TRY IT:
At the line that includes "(192, 186) = (267, 175): black", begin writing out the entries below exactly, and continue through the last line without adding anything.

Excerpts from a dataset:
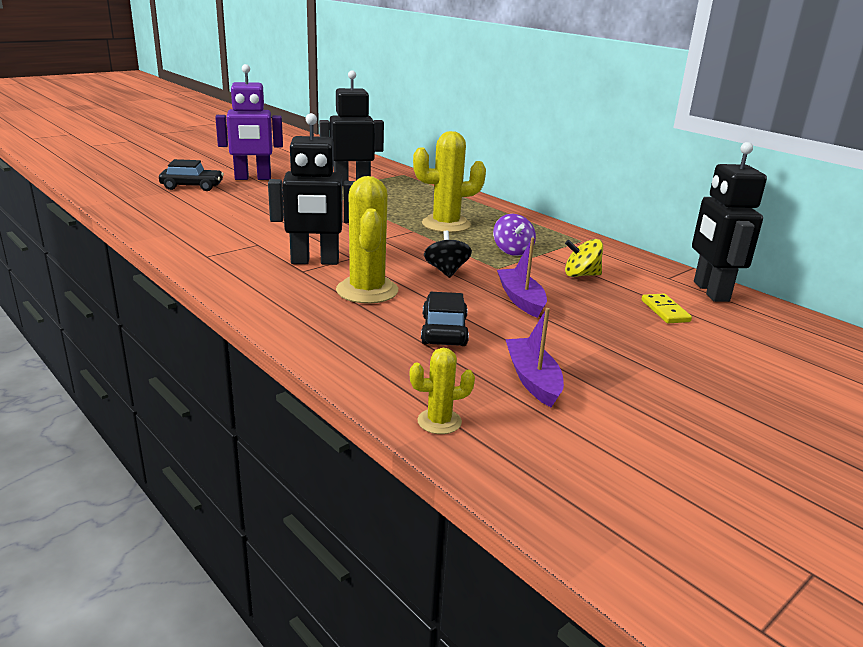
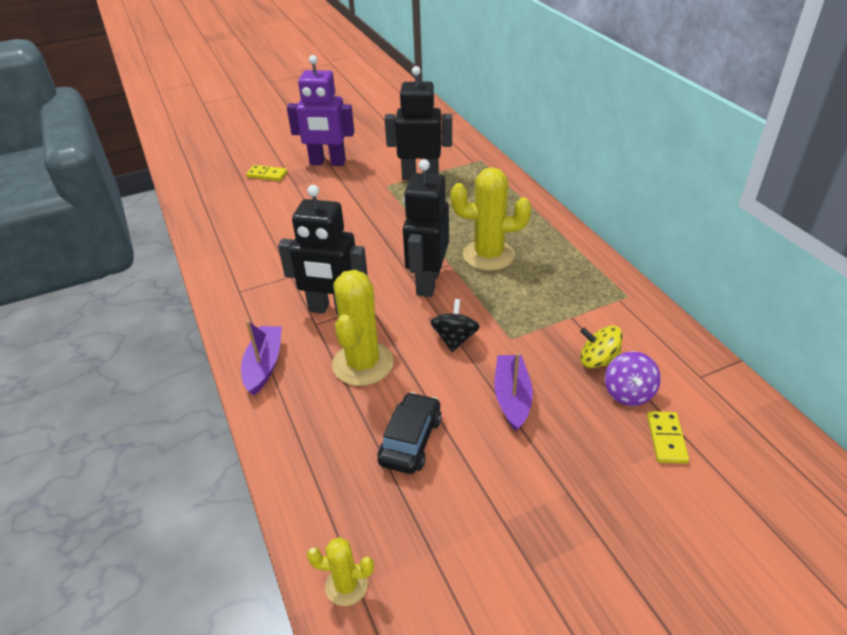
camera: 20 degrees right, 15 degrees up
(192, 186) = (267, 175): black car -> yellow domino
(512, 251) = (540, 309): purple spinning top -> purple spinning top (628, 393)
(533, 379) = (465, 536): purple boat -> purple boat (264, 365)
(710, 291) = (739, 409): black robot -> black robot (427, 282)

RESPONSE AREA:
(192, 186) = (267, 175): black car -> yellow domino
(512, 251) = (540, 309): purple spinning top -> purple spinning top (628, 393)
(533, 379) = (465, 536): purple boat -> purple boat (264, 365)
(710, 291) = (739, 409): black robot -> black robot (427, 282)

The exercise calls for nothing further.